*** Opening GIVEN RECORDS ***

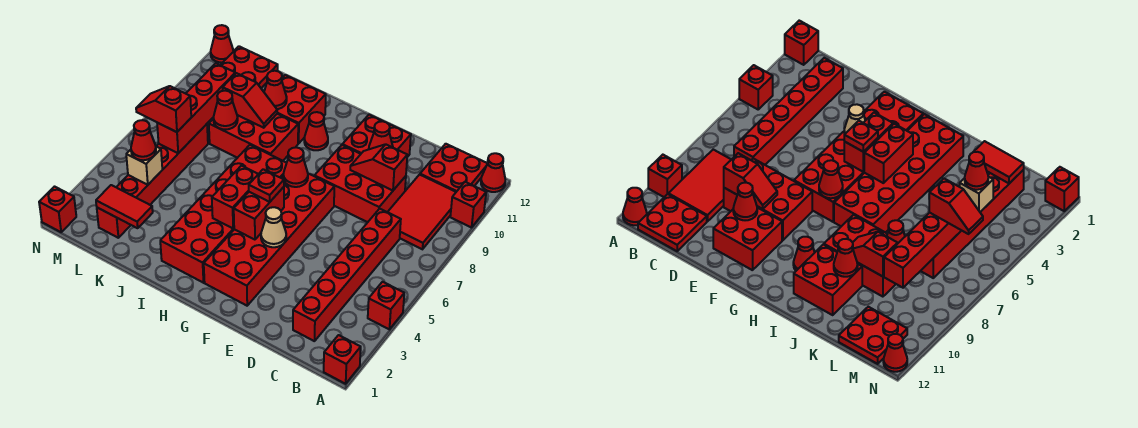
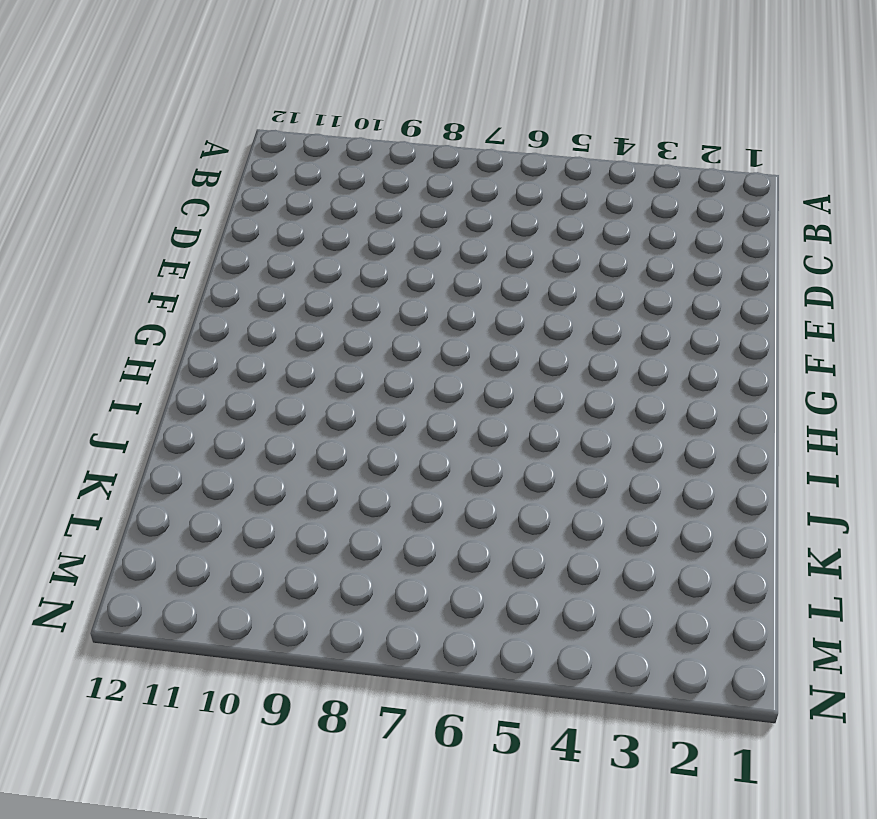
none -> red brick A1 level 1
none -> red brick A4 level 1
none -> red brick A10 level 1
none -> red cone A12 level 1

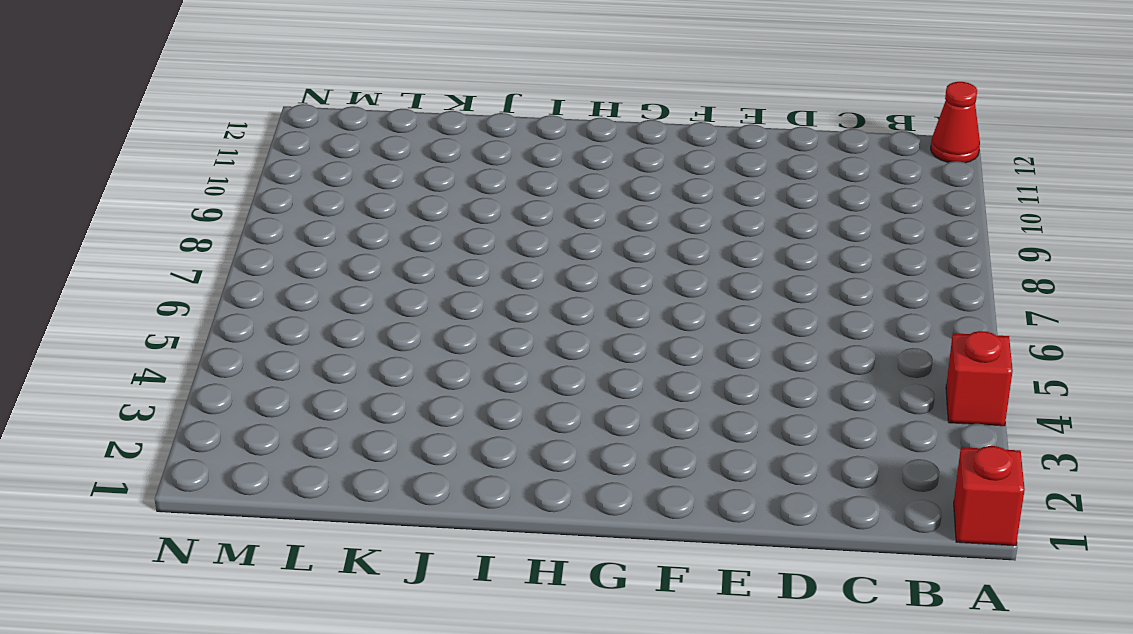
none -> red brick A10 level 1
none -> red tile B8:C10 level 1
none -> red plate B11:C12 level 1
none -> red brick C2:C7 level 1

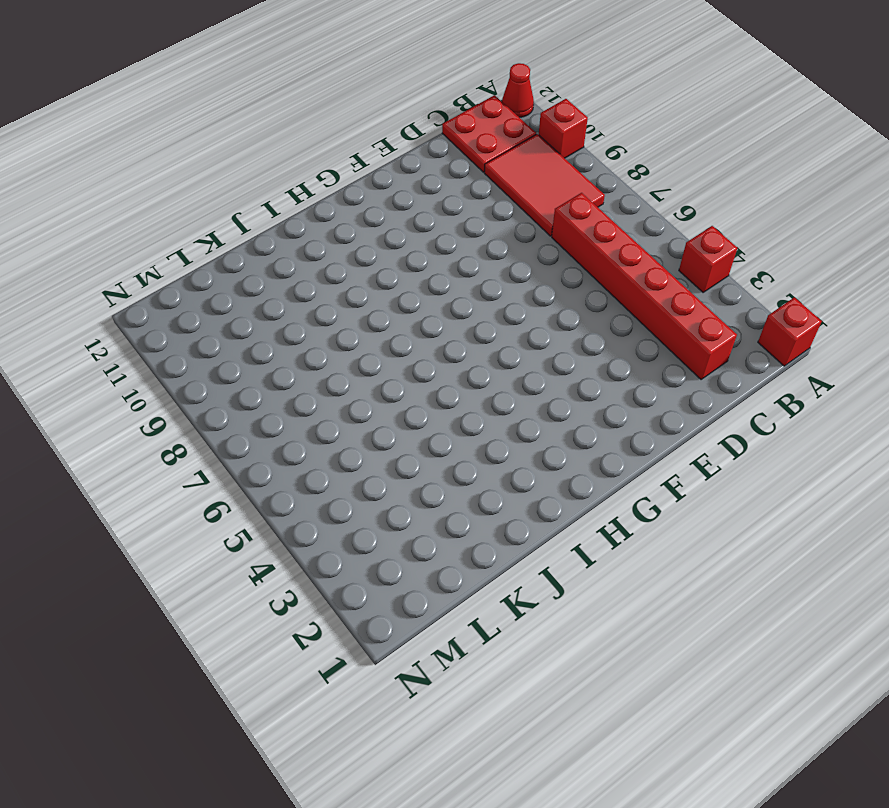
none -> red brick D8:F9 level 1
none -> red brick E10:F11 level 1
none -> red brick F2:G7 level 1
none -> red brick H2:I7 level 1

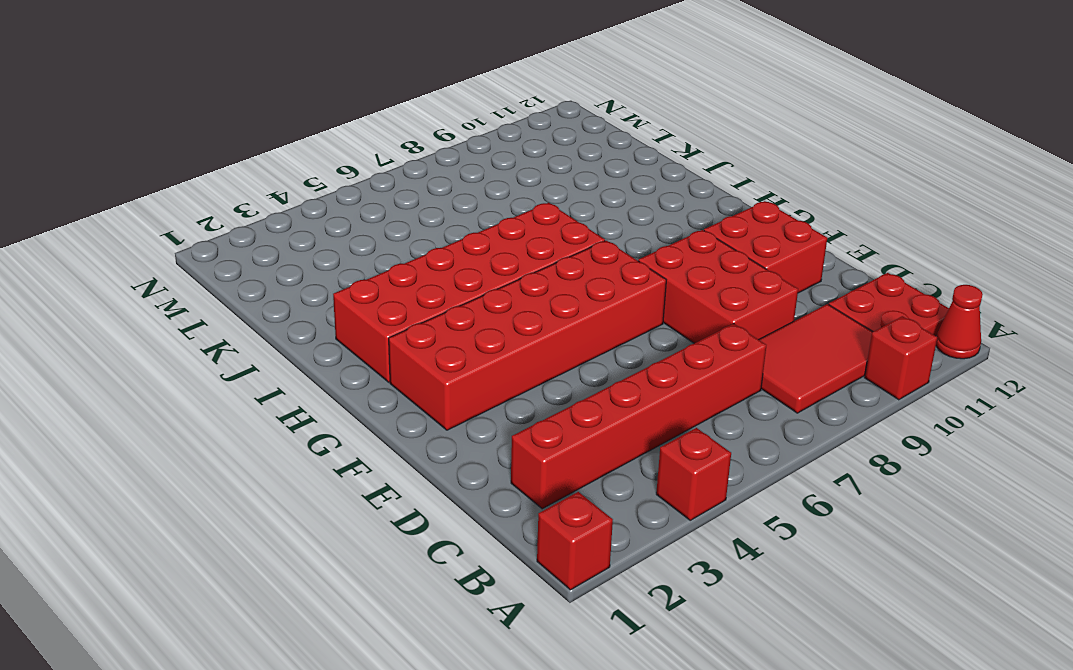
none -> red cone H10 level 1
none -> red brick I8:K9 level 1
none -> red brick I10:J11 level 1
none -> red brick L2:L7 level 1

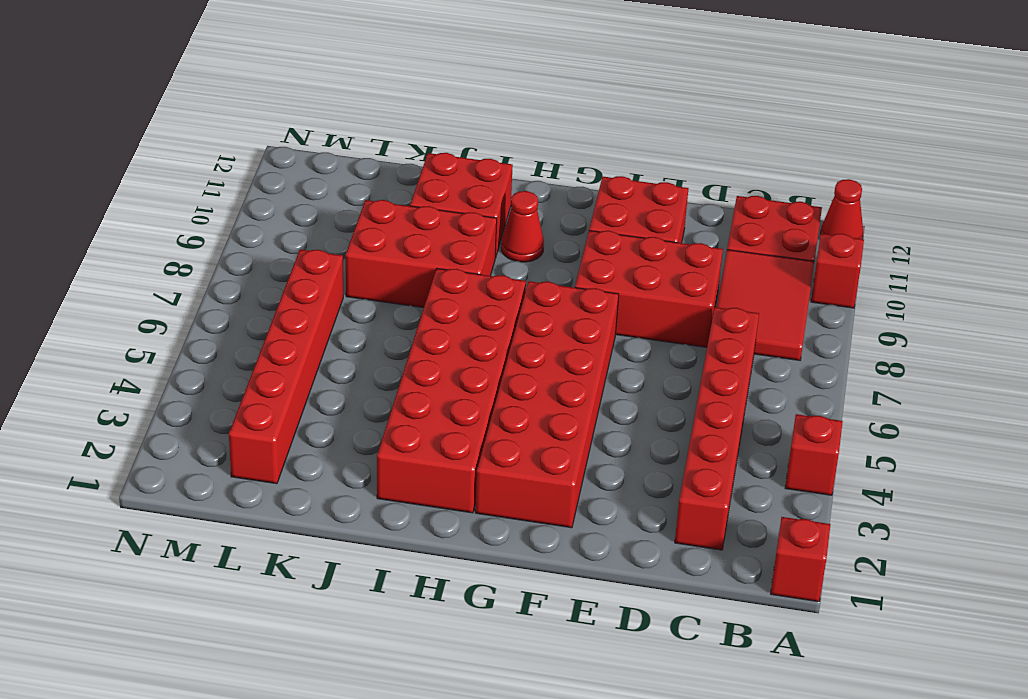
none -> red plate L11:M12 level 1
none -> red brick N1 level 1
none -> red cone N12 level 1
none -> red slope D9:E9 level 2 top D

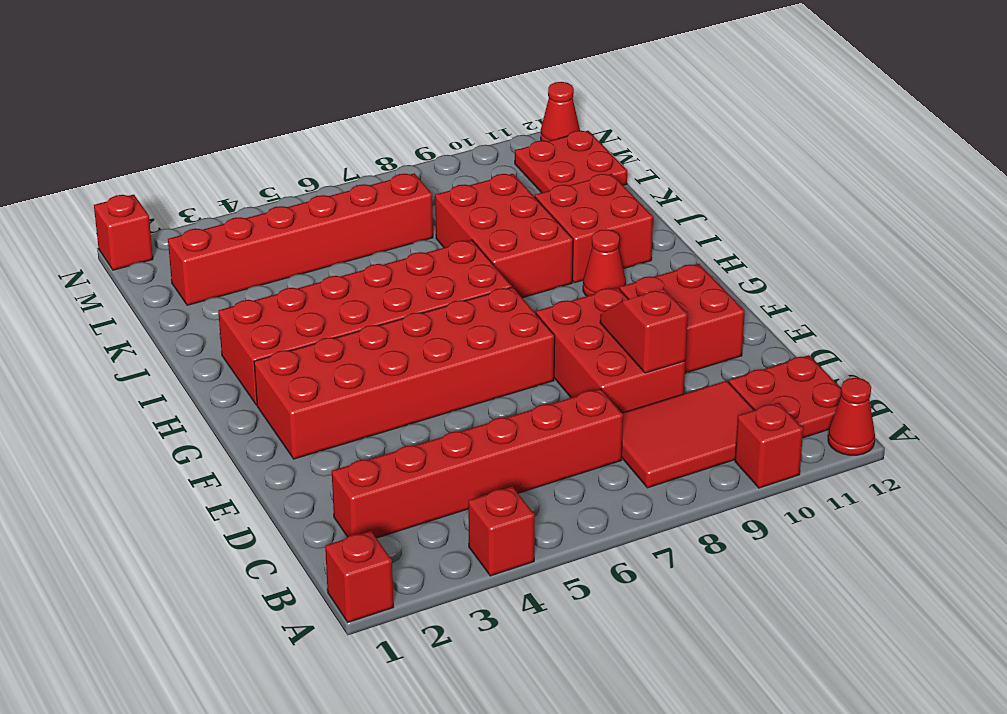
none -> red cone E10 level 2
none -> tan cone F4 level 2
none -> red brick G4:G5 level 2
none -> red cone G7 level 2

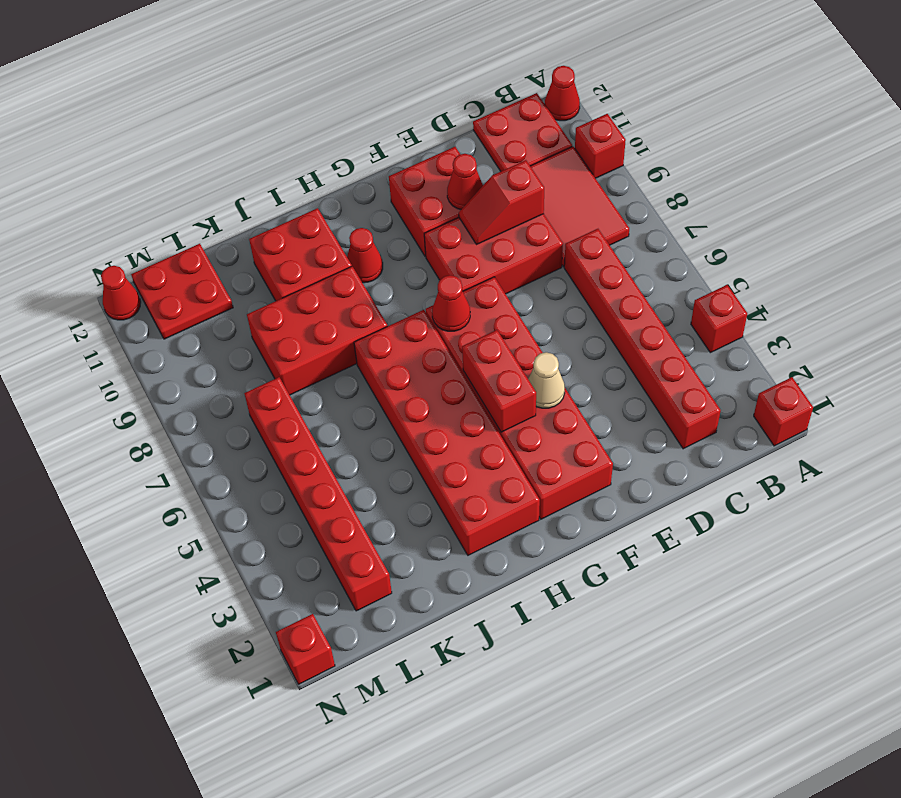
none -> red brick H4:H5 level 2
none -> red slope J9:K9 level 2 top K
none -> red cone J10 level 2
none -> red tile K2:L2 level 2

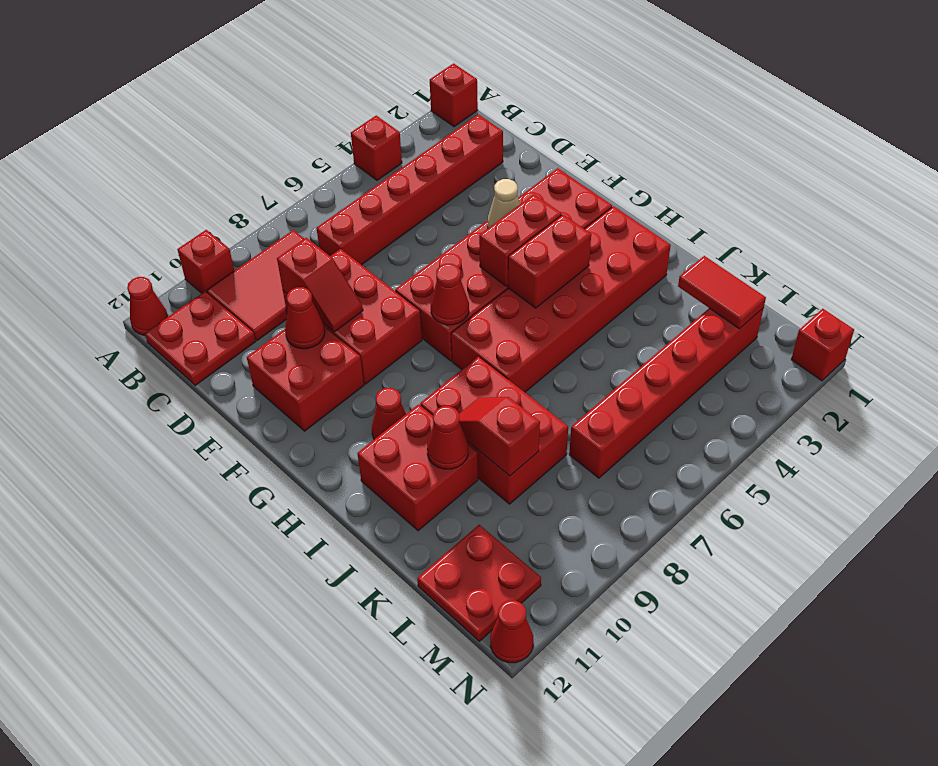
none -> red cone K8 level 2
none -> tan brick L4 level 2
none -> red brick L6:L9 level 2
none -> red plate G5 level 3

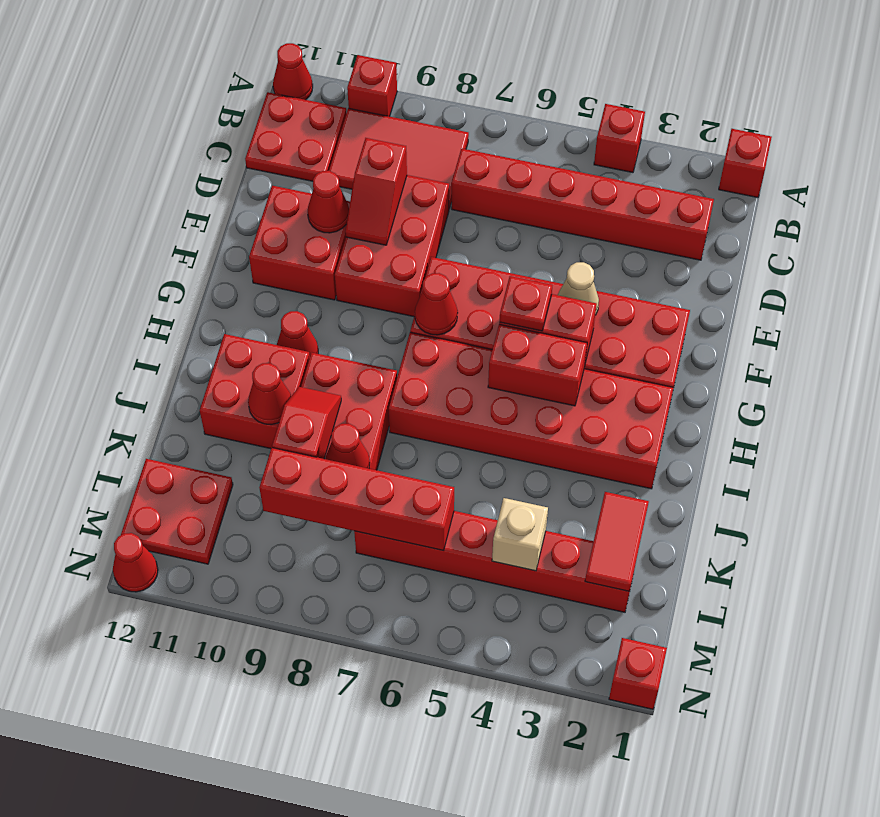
none -> red cone L4 level 3
none -> red slope L6:M6 level 3 top L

*** Closing GIVEN RECORDS ***

WORK TASK:
For the records given here, say how many lines hold the string "cone", with no further words.

REPLY:
9